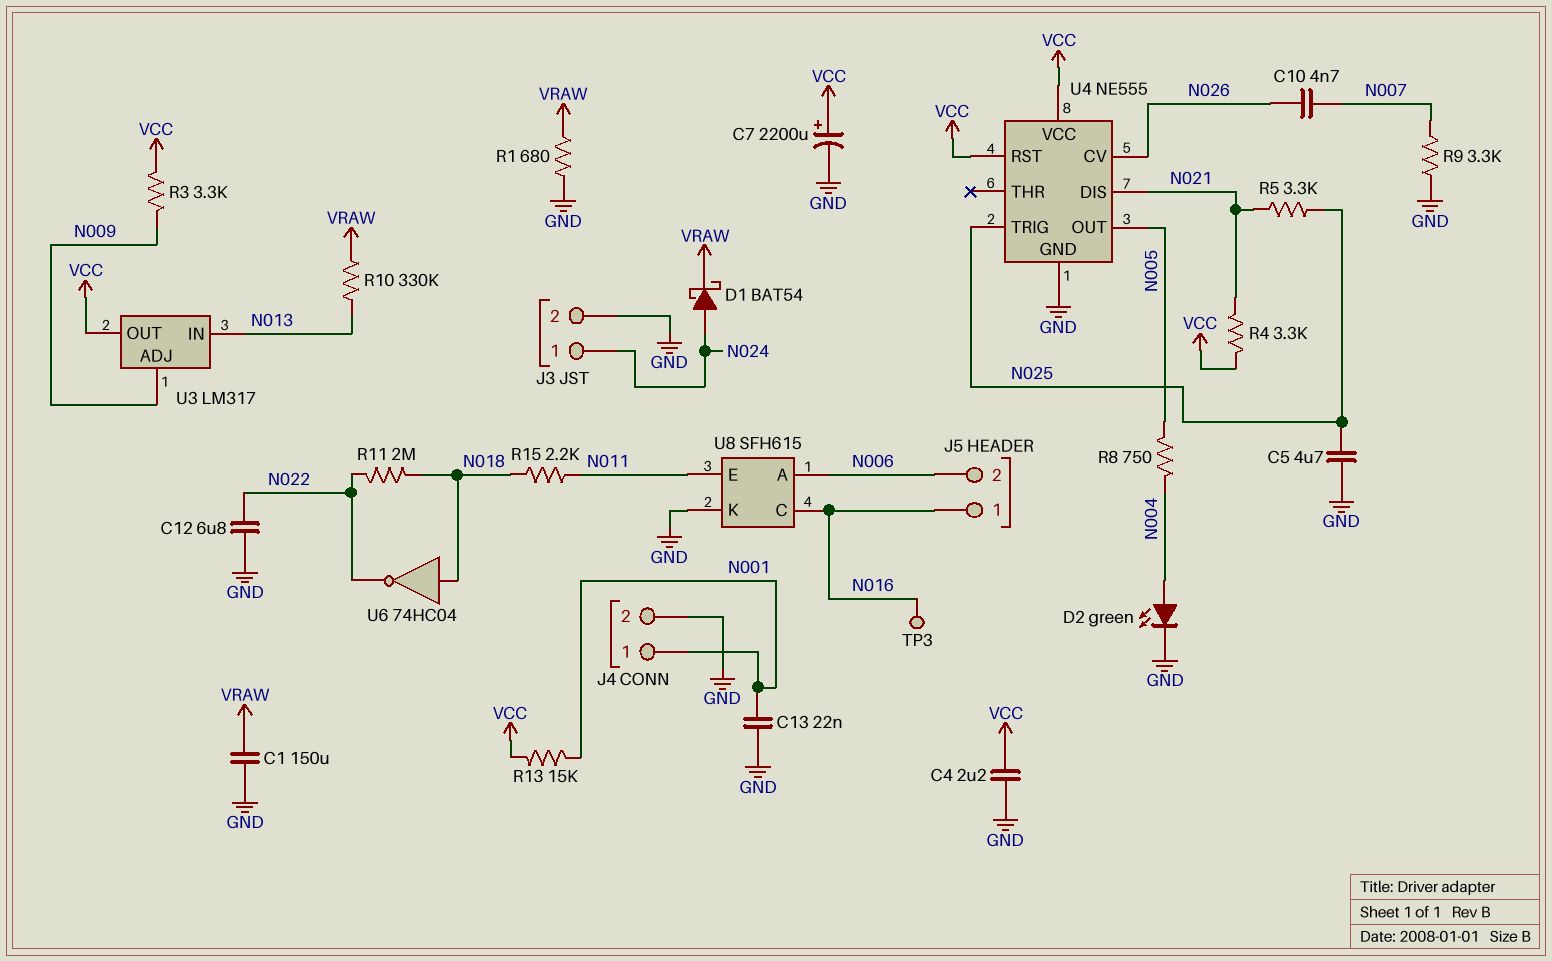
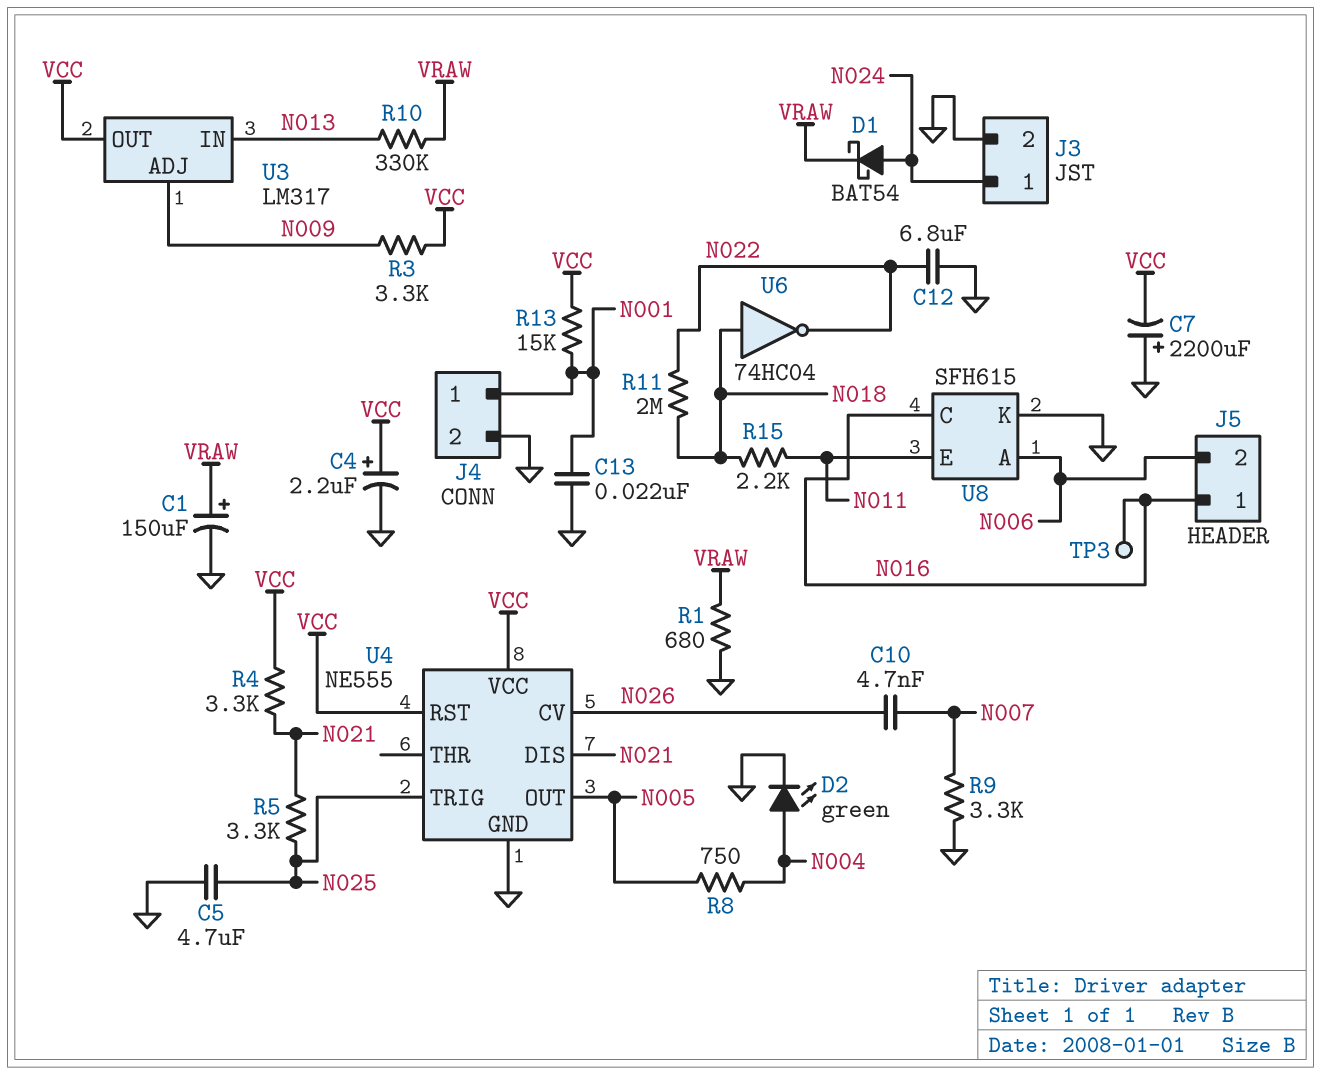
C1: 150uF (GND, VRAW) -> 150uF (plus VRAW, minus GND)
C4: 2.2uF (GND, VCC) -> 2.2uF (plus VCC, minus GND)
C7: 2200uF (plus VCC, minus GND) -> 2200uF (plus GND, minus VCC)

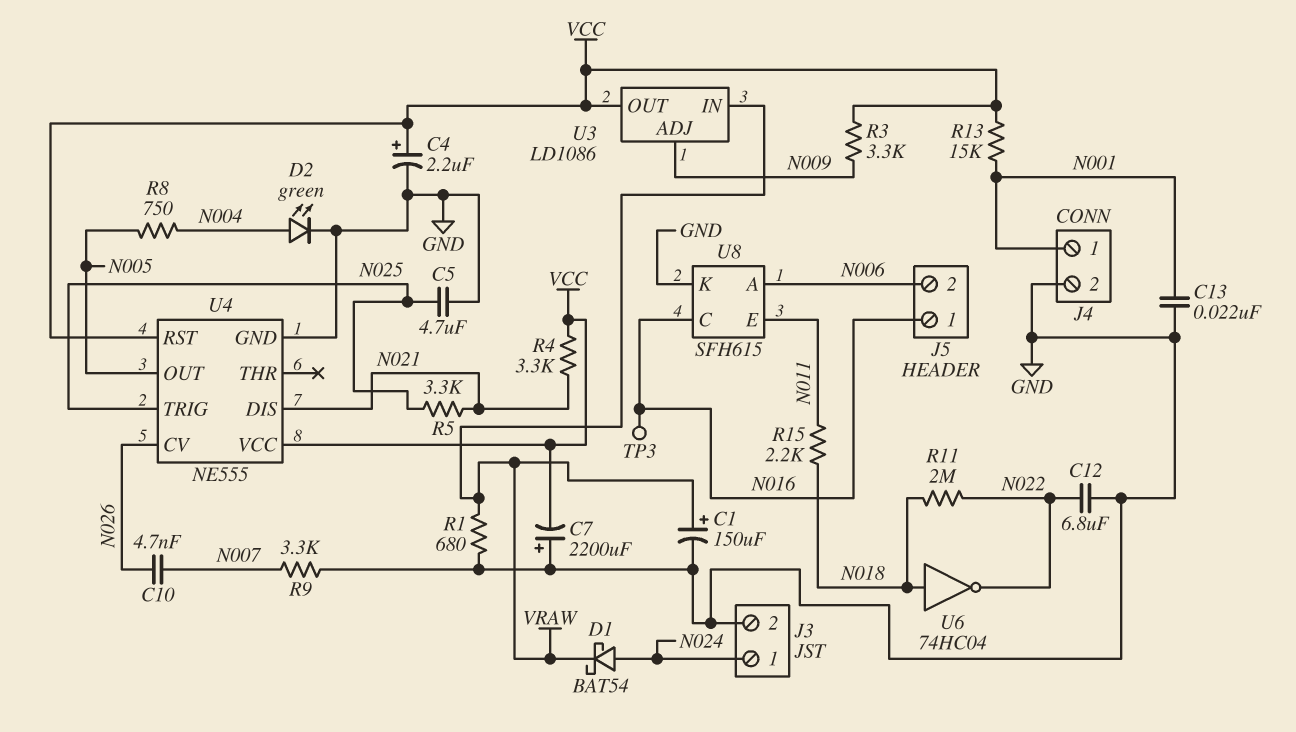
R10: 330k (N013, VRAW) -> none
U3: LM317 -> LD1086
U3 pin IN: N013 -> VRAW

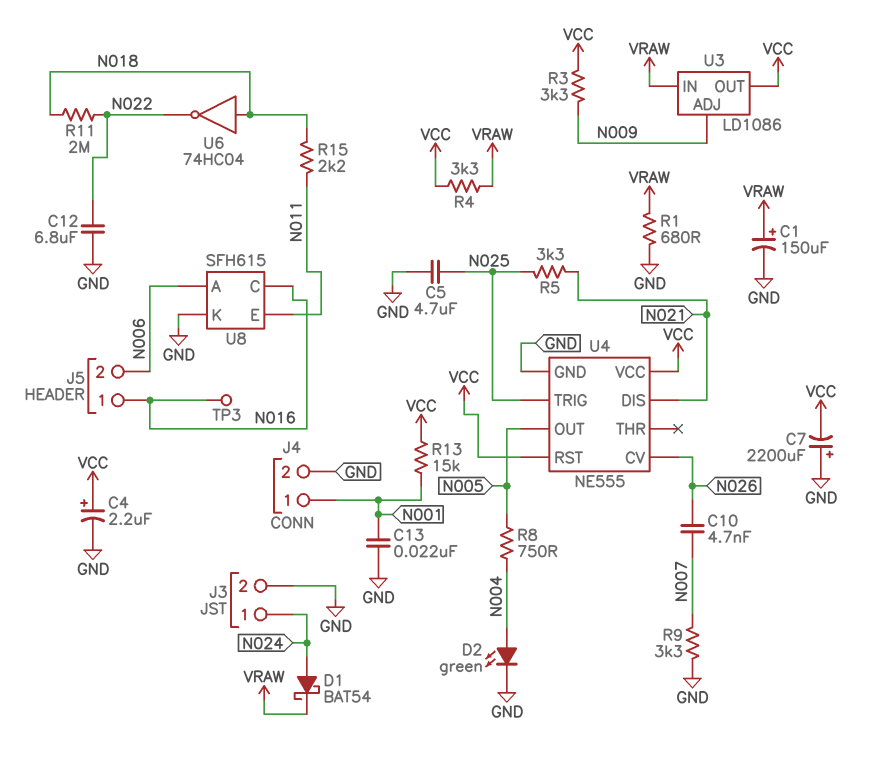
R4: 3.3k (N021, VCC) -> 3.3k (VCC, VRAW)

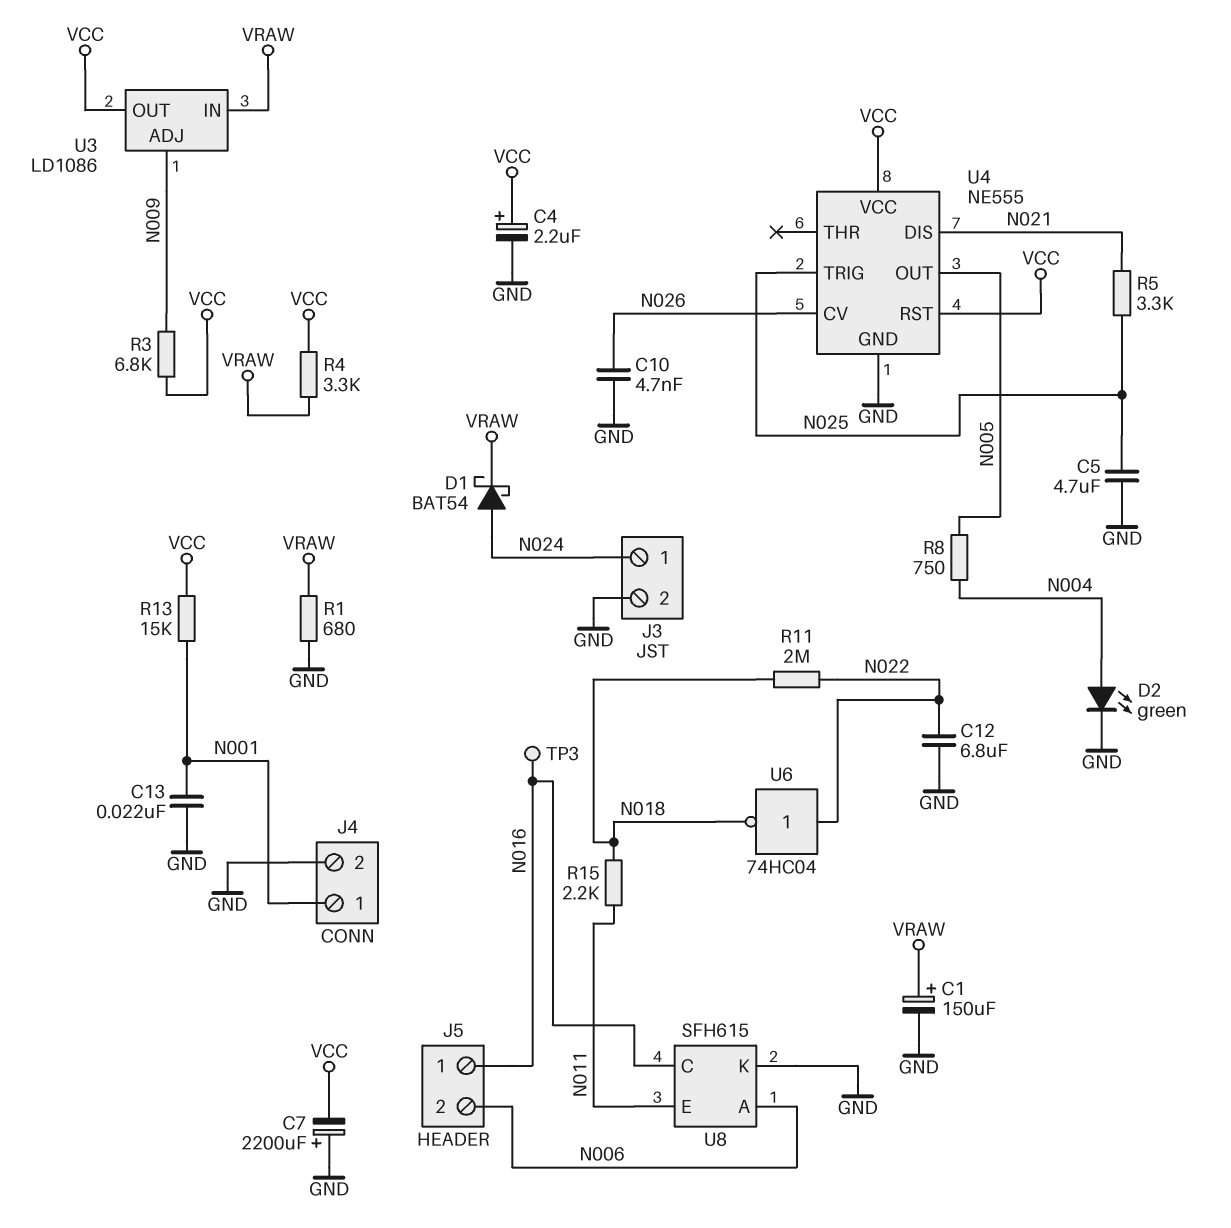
C10: 4.7nF (N007, N026) -> 4.7nF (GND, N026)
R3: 3.3k (N009, VCC) -> 6.8k (N009, VCC)
R9: 3.3k (GND, N007) -> none
U6: NOT 74HC04 (in N018, out N022) -> NOT 74HC04 (in N022, out N018)

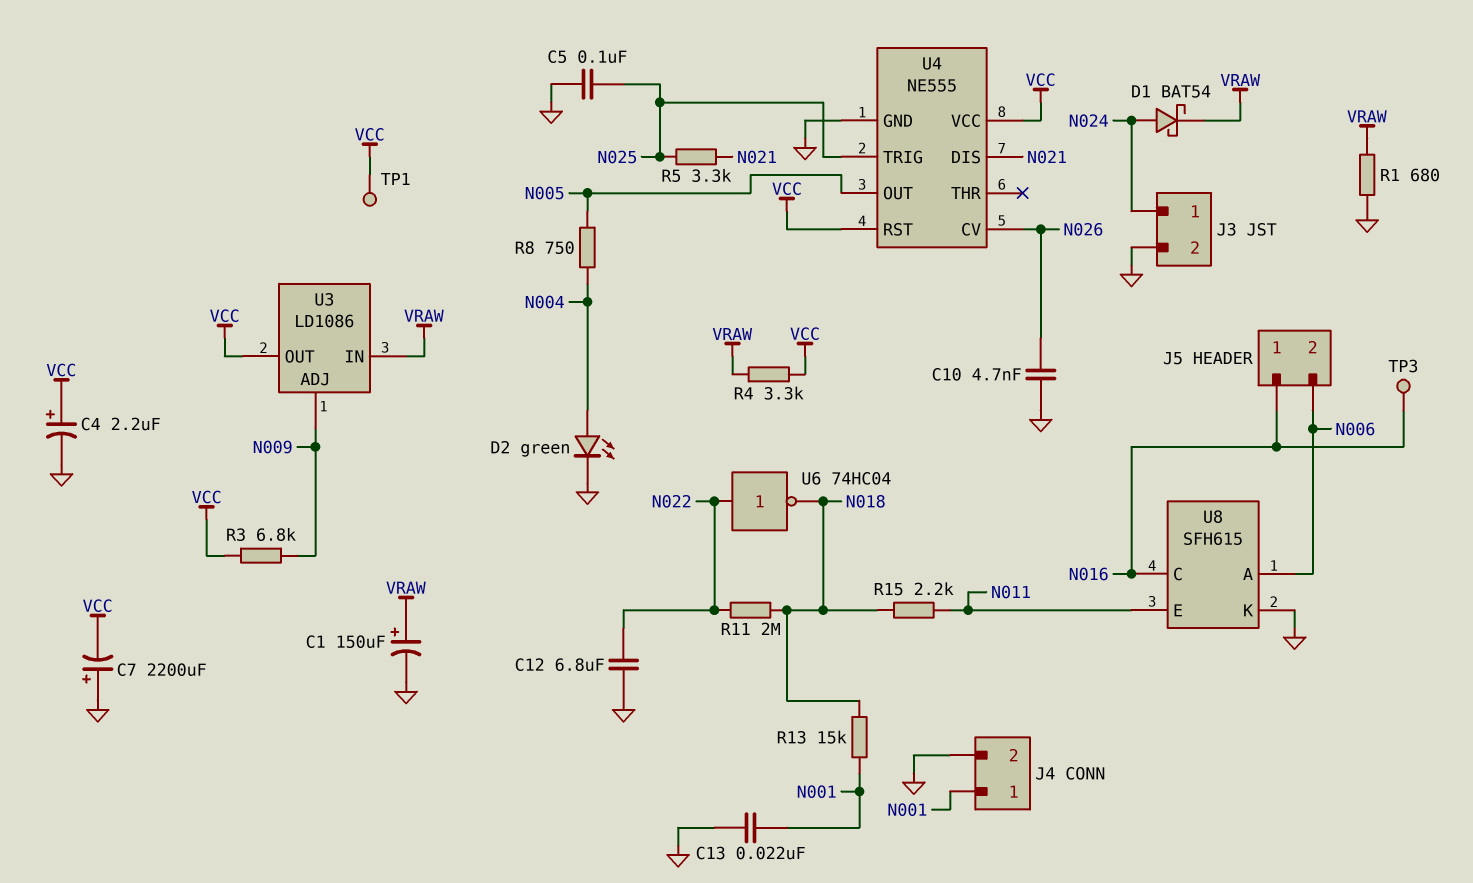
C5: 4.7uF (GND, N025) -> 100nF (GND, N025)
R13: 15k (N001, VCC) -> 15k (N001, N018)
TP1: none -> test point (VCC)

** Exercise aim **
Your copy should repeat each entry above exactly but contain no pictures.

** Response area **
C1: 150uF (GND, VRAW) -> 150uF (plus VRAW, minus GND)
C4: 2.2uF (GND, VCC) -> 2.2uF (plus VCC, minus GND)
C7: 2200uF (plus VCC, minus GND) -> 2200uF (plus GND, minus VCC)

R10: 330k (N013, VRAW) -> none
U3: LM317 -> LD1086
U3 pin IN: N013 -> VRAW

R4: 3.3k (N021, VCC) -> 3.3k (VCC, VRAW)

C10: 4.7nF (N007, N026) -> 4.7nF (GND, N026)
R3: 3.3k (N009, VCC) -> 6.8k (N009, VCC)
R9: 3.3k (GND, N007) -> none
U6: NOT 74HC04 (in N018, out N022) -> NOT 74HC04 (in N022, out N018)

C5: 4.7uF (GND, N025) -> 100nF (GND, N025)
R13: 15k (N001, VCC) -> 15k (N001, N018)
TP1: none -> test point (VCC)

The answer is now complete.